RECORD EXCERPTS Start Marker

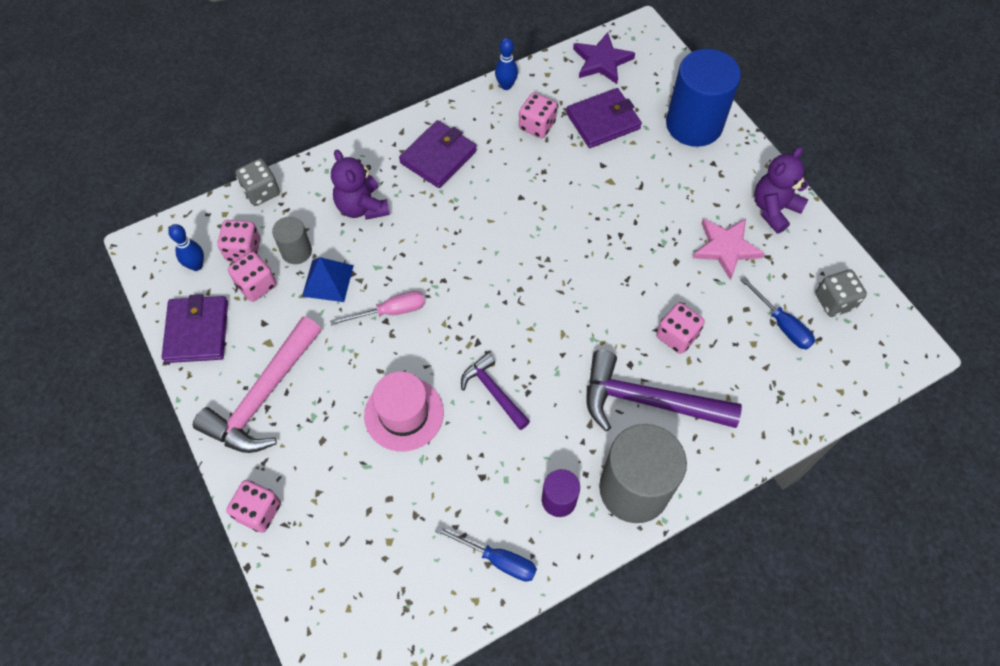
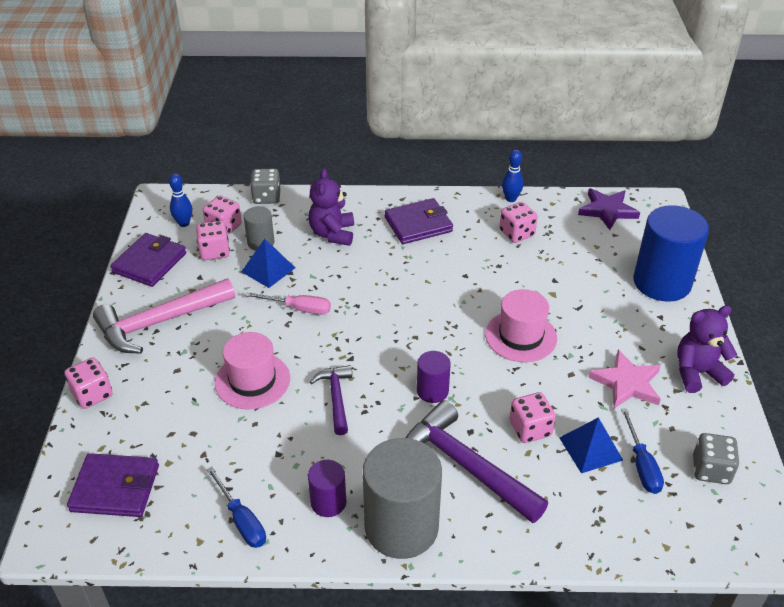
camera: 30 degrees right, 20 degrees down
(572, 340) = (432, 391): none -> purple cylinder
(603, 121) = (578, 250): purple wallet -> purple wallet (115, 488)
(611, 242) = (521, 336): none -> pink hat
(735, 330) = (590, 448): none -> blue pyramid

RECORD EXCERPTS End Marker

#### WHAT THE TASK REQUIRES
Beginning with the line that contains "(611, 242) = (521, 336): none -> pink hat", return every line to the end of the listing, unchanged, and nothing else.

#### EXERCISE ANSWER
(611, 242) = (521, 336): none -> pink hat
(735, 330) = (590, 448): none -> blue pyramid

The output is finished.